## Extracted data
--

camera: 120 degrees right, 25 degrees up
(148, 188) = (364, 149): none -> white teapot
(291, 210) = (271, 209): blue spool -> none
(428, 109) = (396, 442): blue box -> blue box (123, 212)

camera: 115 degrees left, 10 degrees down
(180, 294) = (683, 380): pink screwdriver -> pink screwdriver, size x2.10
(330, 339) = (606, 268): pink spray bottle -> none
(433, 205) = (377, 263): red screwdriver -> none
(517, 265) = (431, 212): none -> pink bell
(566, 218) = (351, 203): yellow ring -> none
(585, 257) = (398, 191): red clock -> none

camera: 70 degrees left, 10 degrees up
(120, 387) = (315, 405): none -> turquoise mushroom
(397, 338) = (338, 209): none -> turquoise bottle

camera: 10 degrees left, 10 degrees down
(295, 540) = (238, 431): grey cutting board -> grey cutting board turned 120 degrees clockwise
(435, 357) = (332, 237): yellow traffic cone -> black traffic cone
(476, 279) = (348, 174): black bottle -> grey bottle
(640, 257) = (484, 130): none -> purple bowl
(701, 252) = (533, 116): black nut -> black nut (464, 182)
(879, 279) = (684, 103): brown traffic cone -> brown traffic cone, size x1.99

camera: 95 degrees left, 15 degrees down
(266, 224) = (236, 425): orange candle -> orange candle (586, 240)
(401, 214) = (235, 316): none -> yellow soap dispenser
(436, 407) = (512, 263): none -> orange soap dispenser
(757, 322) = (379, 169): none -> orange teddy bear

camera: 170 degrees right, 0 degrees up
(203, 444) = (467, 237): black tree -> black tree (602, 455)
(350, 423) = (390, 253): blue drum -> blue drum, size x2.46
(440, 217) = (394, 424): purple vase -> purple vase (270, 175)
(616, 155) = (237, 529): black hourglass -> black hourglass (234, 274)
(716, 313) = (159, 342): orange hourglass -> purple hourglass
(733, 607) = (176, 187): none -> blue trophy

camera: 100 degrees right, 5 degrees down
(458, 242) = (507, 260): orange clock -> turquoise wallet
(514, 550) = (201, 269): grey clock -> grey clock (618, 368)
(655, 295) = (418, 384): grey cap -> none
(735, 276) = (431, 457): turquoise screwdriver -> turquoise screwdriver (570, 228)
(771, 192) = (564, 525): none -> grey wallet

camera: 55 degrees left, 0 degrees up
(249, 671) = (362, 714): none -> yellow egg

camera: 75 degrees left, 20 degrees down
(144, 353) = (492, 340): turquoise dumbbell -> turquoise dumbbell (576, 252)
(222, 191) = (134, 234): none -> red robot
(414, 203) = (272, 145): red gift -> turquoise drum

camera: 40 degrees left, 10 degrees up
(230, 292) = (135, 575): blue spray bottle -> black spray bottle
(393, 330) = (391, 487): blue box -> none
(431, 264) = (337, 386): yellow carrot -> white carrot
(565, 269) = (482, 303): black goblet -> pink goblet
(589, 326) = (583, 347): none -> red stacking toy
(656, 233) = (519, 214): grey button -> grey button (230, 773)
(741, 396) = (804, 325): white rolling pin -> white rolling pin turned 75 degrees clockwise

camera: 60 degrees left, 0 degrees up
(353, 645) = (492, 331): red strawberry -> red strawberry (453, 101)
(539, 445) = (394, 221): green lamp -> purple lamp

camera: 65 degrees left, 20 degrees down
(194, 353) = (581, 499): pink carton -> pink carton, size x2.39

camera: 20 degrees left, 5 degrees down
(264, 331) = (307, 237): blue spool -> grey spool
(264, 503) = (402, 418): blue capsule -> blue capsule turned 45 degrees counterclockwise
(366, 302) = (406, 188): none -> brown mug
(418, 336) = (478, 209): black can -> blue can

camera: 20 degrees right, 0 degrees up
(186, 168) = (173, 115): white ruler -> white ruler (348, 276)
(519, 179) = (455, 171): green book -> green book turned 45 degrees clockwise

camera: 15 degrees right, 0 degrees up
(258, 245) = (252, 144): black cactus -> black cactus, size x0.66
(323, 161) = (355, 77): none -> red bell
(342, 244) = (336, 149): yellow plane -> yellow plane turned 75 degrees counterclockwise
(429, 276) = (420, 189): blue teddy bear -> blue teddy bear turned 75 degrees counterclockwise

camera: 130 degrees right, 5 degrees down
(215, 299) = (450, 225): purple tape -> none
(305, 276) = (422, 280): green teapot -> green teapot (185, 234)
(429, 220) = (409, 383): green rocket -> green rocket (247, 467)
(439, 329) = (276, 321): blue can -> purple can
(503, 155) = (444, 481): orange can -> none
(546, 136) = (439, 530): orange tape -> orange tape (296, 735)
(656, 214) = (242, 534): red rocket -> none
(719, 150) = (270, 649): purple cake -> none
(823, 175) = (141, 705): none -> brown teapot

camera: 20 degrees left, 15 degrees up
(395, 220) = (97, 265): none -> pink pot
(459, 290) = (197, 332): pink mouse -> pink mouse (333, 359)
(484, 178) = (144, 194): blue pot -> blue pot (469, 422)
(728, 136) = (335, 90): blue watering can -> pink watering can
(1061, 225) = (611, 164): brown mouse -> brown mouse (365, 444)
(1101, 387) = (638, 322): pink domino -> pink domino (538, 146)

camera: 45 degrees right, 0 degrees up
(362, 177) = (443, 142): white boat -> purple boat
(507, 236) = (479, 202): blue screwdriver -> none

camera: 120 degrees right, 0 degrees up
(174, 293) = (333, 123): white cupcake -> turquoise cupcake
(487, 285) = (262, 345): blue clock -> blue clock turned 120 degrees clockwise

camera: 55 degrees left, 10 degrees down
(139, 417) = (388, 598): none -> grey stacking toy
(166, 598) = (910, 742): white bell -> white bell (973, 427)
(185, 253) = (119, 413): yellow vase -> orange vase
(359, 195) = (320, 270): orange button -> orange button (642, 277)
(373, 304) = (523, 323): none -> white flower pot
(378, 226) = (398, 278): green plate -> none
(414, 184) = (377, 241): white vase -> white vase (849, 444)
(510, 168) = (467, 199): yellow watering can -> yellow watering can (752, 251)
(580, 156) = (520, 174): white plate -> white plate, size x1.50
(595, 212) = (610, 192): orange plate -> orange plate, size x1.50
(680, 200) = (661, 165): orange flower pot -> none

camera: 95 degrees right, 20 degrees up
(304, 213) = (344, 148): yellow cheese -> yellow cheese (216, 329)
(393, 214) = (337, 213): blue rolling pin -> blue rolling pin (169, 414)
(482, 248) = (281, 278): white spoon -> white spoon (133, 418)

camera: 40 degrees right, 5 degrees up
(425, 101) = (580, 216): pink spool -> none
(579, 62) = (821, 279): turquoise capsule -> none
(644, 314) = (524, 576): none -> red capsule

--

## Work instruction
Your task is to transcribe the listing above in full, exactly as given.

## Answer box
camera: 120 degrees right, 25 degrees up
(148, 188) = (364, 149): none -> white teapot
(291, 210) = (271, 209): blue spool -> none
(428, 109) = (396, 442): blue box -> blue box (123, 212)

camera: 115 degrees left, 10 degrees down
(180, 294) = (683, 380): pink screwdriver -> pink screwdriver, size x2.10
(330, 339) = (606, 268): pink spray bottle -> none
(433, 205) = (377, 263): red screwdriver -> none
(517, 265) = (431, 212): none -> pink bell
(566, 218) = (351, 203): yellow ring -> none
(585, 257) = (398, 191): red clock -> none

camera: 70 degrees left, 10 degrees up
(120, 387) = (315, 405): none -> turquoise mushroom
(397, 338) = (338, 209): none -> turquoise bottle

camera: 10 degrees left, 10 degrees down
(295, 540) = (238, 431): grey cutting board -> grey cutting board turned 120 degrees clockwise
(435, 357) = (332, 237): yellow traffic cone -> black traffic cone
(476, 279) = (348, 174): black bottle -> grey bottle
(640, 257) = (484, 130): none -> purple bowl
(701, 252) = (533, 116): black nut -> black nut (464, 182)
(879, 279) = (684, 103): brown traffic cone -> brown traffic cone, size x1.99

camera: 95 degrees left, 15 degrees down
(266, 224) = (236, 425): orange candle -> orange candle (586, 240)
(401, 214) = (235, 316): none -> yellow soap dispenser
(436, 407) = (512, 263): none -> orange soap dispenser
(757, 322) = (379, 169): none -> orange teddy bear

camera: 170 degrees right, 0 degrees up
(203, 444) = (467, 237): black tree -> black tree (602, 455)
(350, 423) = (390, 253): blue drum -> blue drum, size x2.46
(440, 217) = (394, 424): purple vase -> purple vase (270, 175)
(616, 155) = (237, 529): black hourglass -> black hourglass (234, 274)
(716, 313) = (159, 342): orange hourglass -> purple hourglass
(733, 607) = (176, 187): none -> blue trophy

camera: 100 degrees right, 5 degrees down
(458, 242) = (507, 260): orange clock -> turquoise wallet
(514, 550) = (201, 269): grey clock -> grey clock (618, 368)
(655, 295) = (418, 384): grey cap -> none
(735, 276) = (431, 457): turquoise screwdriver -> turquoise screwdriver (570, 228)
(771, 192) = (564, 525): none -> grey wallet

camera: 55 degrees left, 0 degrees up
(249, 671) = (362, 714): none -> yellow egg

camera: 75 degrees left, 20 degrees down
(144, 353) = (492, 340): turquoise dumbbell -> turquoise dumbbell (576, 252)
(222, 191) = (134, 234): none -> red robot
(414, 203) = (272, 145): red gift -> turquoise drum

camera: 40 degrees left, 10 degrees up
(230, 292) = (135, 575): blue spray bottle -> black spray bottle
(393, 330) = (391, 487): blue box -> none
(431, 264) = (337, 386): yellow carrot -> white carrot
(565, 269) = (482, 303): black goblet -> pink goblet
(589, 326) = (583, 347): none -> red stacking toy
(656, 233) = (519, 214): grey button -> grey button (230, 773)
(741, 396) = (804, 325): white rolling pin -> white rolling pin turned 75 degrees clockwise

camera: 60 degrees left, 0 degrees up
(353, 645) = (492, 331): red strawberry -> red strawberry (453, 101)
(539, 445) = (394, 221): green lamp -> purple lamp

camera: 65 degrees left, 20 degrees down
(194, 353) = (581, 499): pink carton -> pink carton, size x2.39

camera: 20 degrees left, 5 degrees down
(264, 331) = (307, 237): blue spool -> grey spool
(264, 503) = (402, 418): blue capsule -> blue capsule turned 45 degrees counterclockwise
(366, 302) = (406, 188): none -> brown mug
(418, 336) = (478, 209): black can -> blue can

camera: 20 degrees right, 0 degrees up
(186, 168) = (173, 115): white ruler -> white ruler (348, 276)
(519, 179) = (455, 171): green book -> green book turned 45 degrees clockwise

camera: 15 degrees right, 0 degrees up
(258, 245) = (252, 144): black cactus -> black cactus, size x0.66
(323, 161) = (355, 77): none -> red bell
(342, 244) = (336, 149): yellow plane -> yellow plane turned 75 degrees counterclockwise
(429, 276) = (420, 189): blue teddy bear -> blue teddy bear turned 75 degrees counterclockwise

camera: 130 degrees right, 5 degrees down
(215, 299) = (450, 225): purple tape -> none
(305, 276) = (422, 280): green teapot -> green teapot (185, 234)
(429, 220) = (409, 383): green rocket -> green rocket (247, 467)
(439, 329) = (276, 321): blue can -> purple can
(503, 155) = (444, 481): orange can -> none
(546, 136) = (439, 530): orange tape -> orange tape (296, 735)
(656, 214) = (242, 534): red rocket -> none
(719, 150) = (270, 649): purple cake -> none
(823, 175) = (141, 705): none -> brown teapot

camera: 20 degrees left, 15 degrees up
(395, 220) = (97, 265): none -> pink pot
(459, 290) = (197, 332): pink mouse -> pink mouse (333, 359)
(484, 178) = (144, 194): blue pot -> blue pot (469, 422)
(728, 136) = (335, 90): blue watering can -> pink watering can
(1061, 225) = (611, 164): brown mouse -> brown mouse (365, 444)
(1101, 387) = (638, 322): pink domino -> pink domino (538, 146)

camera: 45 degrees right, 0 degrees up
(362, 177) = (443, 142): white boat -> purple boat
(507, 236) = (479, 202): blue screwdriver -> none

camera: 120 degrees right, 0 degrees up
(174, 293) = (333, 123): white cupcake -> turquoise cupcake
(487, 285) = (262, 345): blue clock -> blue clock turned 120 degrees clockwise

camera: 55 degrees left, 10 degrees down
(139, 417) = (388, 598): none -> grey stacking toy
(166, 598) = (910, 742): white bell -> white bell (973, 427)
(185, 253) = (119, 413): yellow vase -> orange vase
(359, 195) = (320, 270): orange button -> orange button (642, 277)
(373, 304) = (523, 323): none -> white flower pot
(378, 226) = (398, 278): green plate -> none
(414, 184) = (377, 241): white vase -> white vase (849, 444)
(510, 168) = (467, 199): yellow watering can -> yellow watering can (752, 251)
(580, 156) = (520, 174): white plate -> white plate, size x1.50
(595, 212) = (610, 192): orange plate -> orange plate, size x1.50
(680, 200) = (661, 165): orange flower pot -> none

camera: 95 degrees right, 20 degrees up
(304, 213) = (344, 148): yellow cheese -> yellow cheese (216, 329)
(393, 214) = (337, 213): blue rolling pin -> blue rolling pin (169, 414)
(482, 248) = (281, 278): white spoon -> white spoon (133, 418)

camera: 40 degrees right, 5 degrees up
(425, 101) = (580, 216): pink spool -> none
(579, 62) = (821, 279): turquoise capsule -> none
(644, 314) = (524, 576): none -> red capsule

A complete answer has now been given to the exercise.